__Your task__
Your job with the data below: print everything from the line that holds "(408, 371) = (301, 315): yellow" down to the line that holds "(528, 211) = (541, 446): white", ends included, exactly, and nothing else.

===== Task inputs

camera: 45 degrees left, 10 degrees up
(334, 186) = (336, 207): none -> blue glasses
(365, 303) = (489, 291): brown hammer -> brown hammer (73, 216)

==========
===== Task inputs

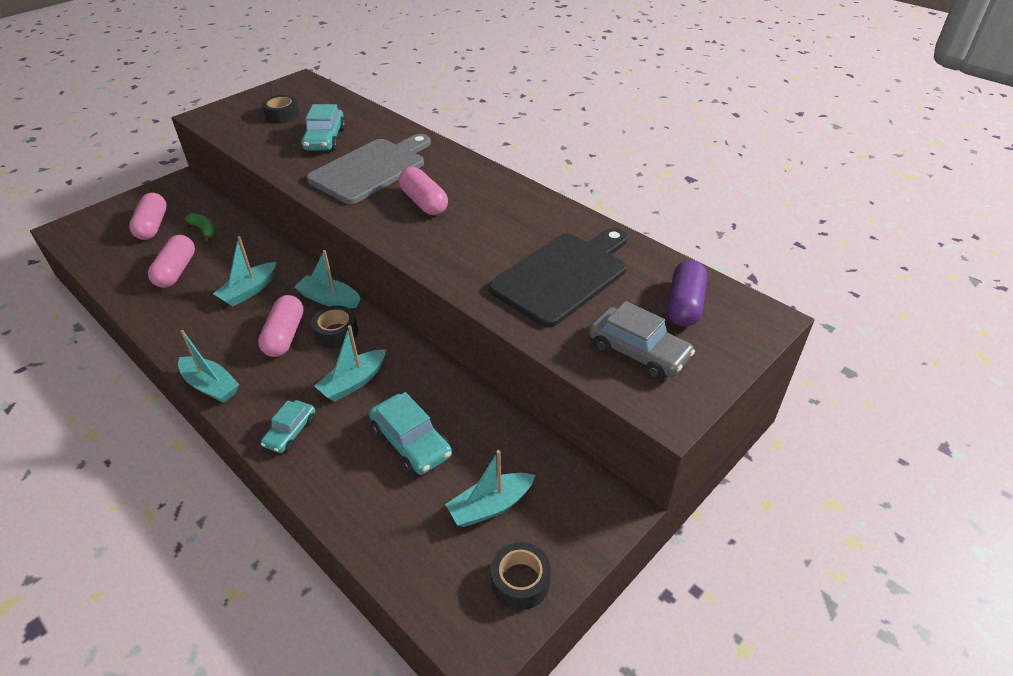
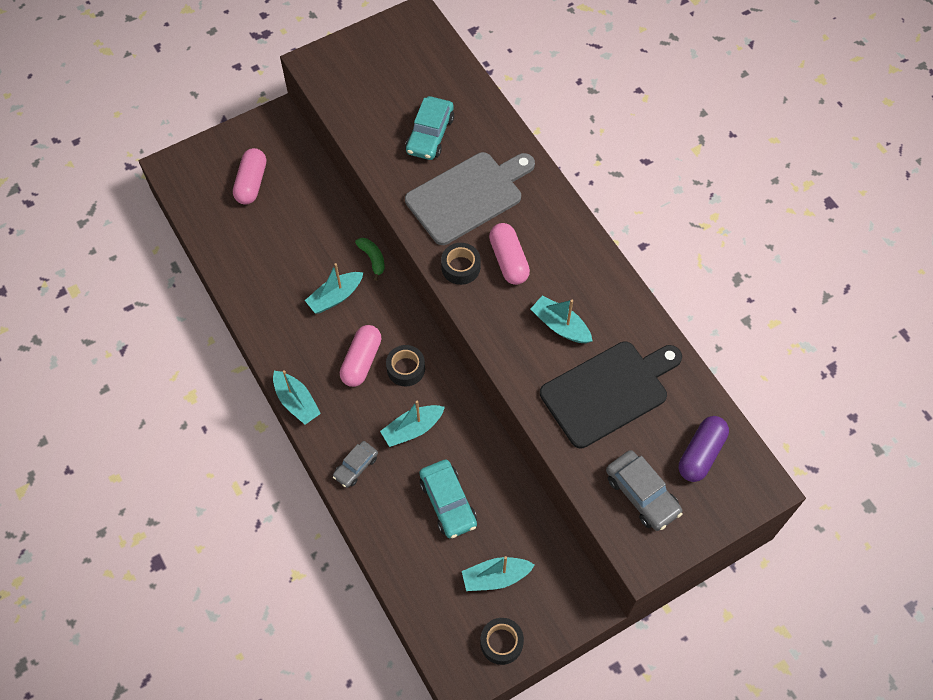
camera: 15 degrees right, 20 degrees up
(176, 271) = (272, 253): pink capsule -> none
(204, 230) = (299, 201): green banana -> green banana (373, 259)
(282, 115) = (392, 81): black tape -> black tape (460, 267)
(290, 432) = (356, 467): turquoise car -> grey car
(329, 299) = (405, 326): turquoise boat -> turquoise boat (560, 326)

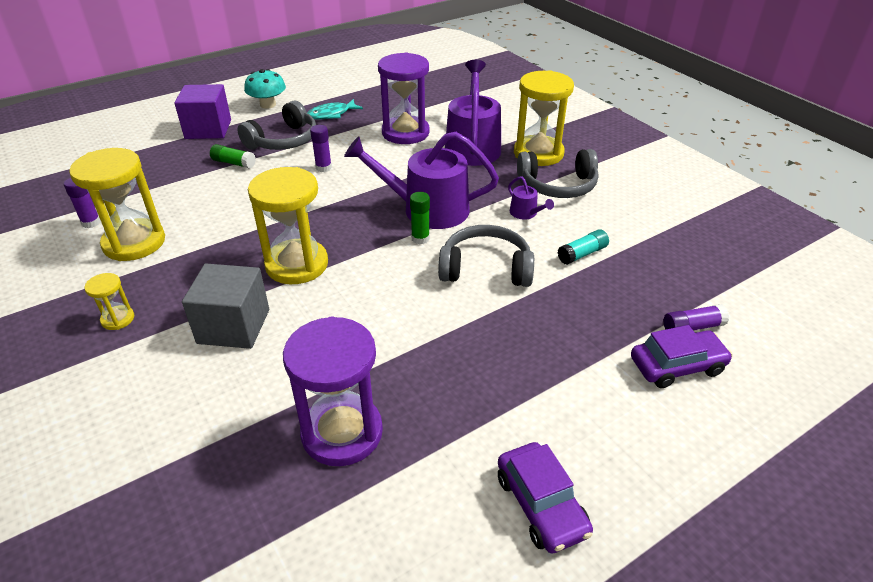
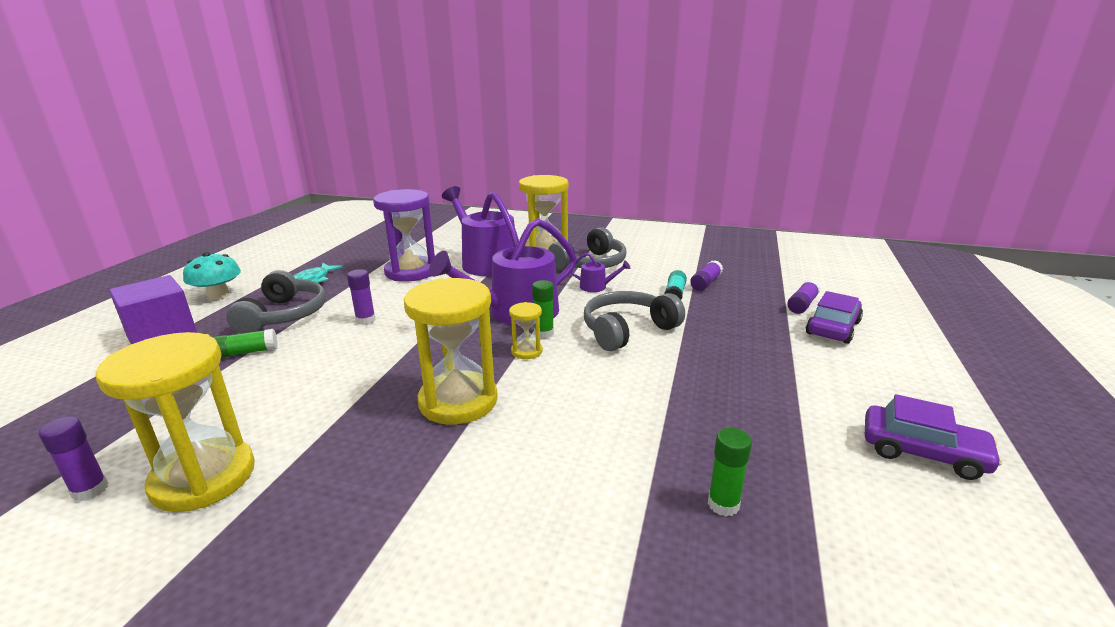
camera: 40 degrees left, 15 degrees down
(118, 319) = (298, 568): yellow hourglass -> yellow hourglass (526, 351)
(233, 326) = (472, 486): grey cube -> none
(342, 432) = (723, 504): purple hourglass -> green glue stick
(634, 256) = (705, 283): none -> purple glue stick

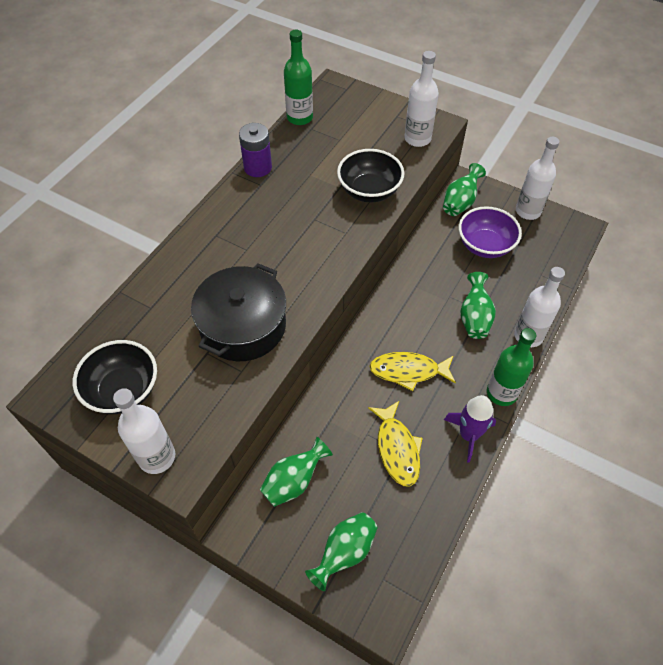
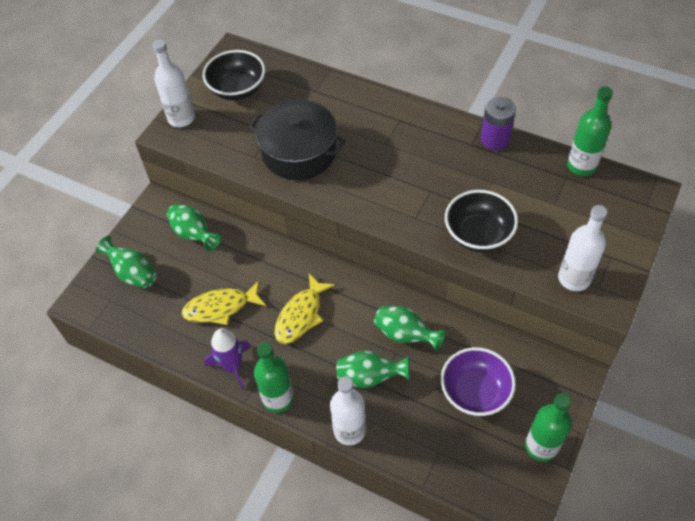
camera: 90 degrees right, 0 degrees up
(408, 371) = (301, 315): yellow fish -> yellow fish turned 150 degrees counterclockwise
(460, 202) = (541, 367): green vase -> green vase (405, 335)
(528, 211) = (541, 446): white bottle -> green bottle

==========
===== Task inputs

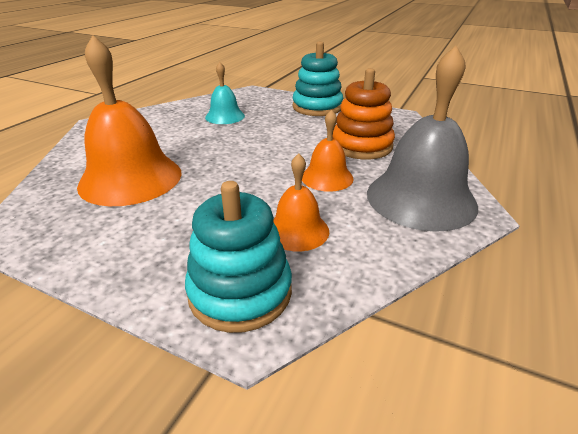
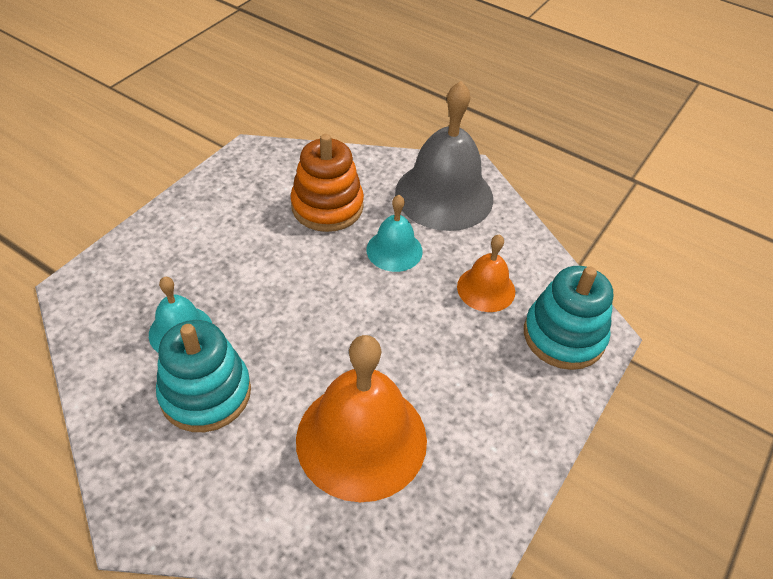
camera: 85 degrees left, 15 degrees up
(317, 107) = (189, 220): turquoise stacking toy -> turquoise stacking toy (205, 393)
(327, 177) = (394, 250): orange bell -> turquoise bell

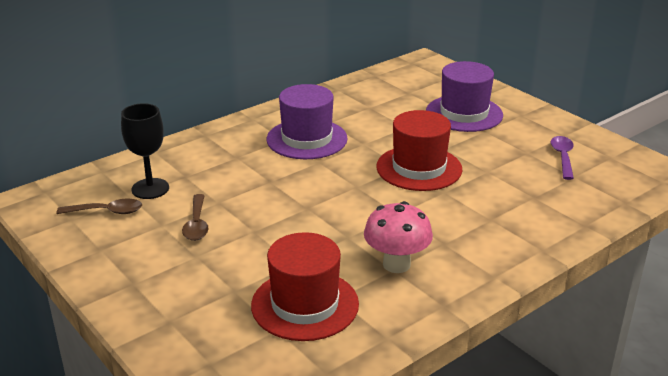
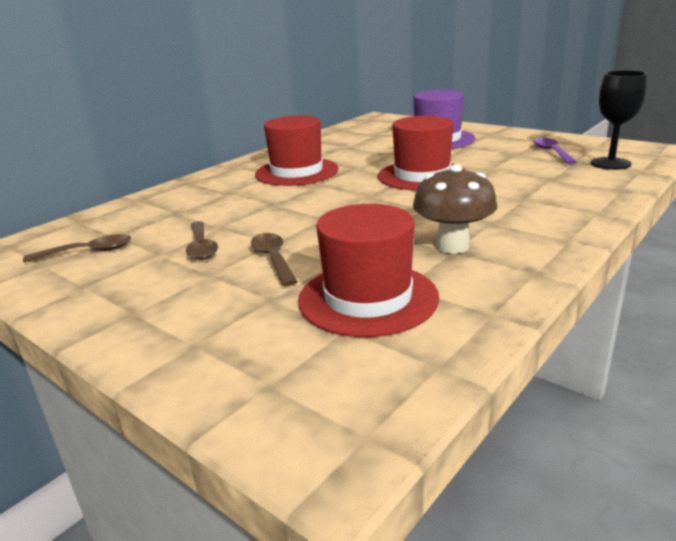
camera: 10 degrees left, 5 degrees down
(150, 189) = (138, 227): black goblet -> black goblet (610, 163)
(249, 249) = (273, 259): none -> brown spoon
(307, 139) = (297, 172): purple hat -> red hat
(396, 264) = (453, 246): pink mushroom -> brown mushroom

==========

__The answer__
(408, 371) = (301, 315): yellow fish -> yellow fish turned 150 degrees counterclockwise
(460, 202) = (541, 367): green vase -> green vase (405, 335)
(528, 211) = (541, 446): white bottle -> green bottle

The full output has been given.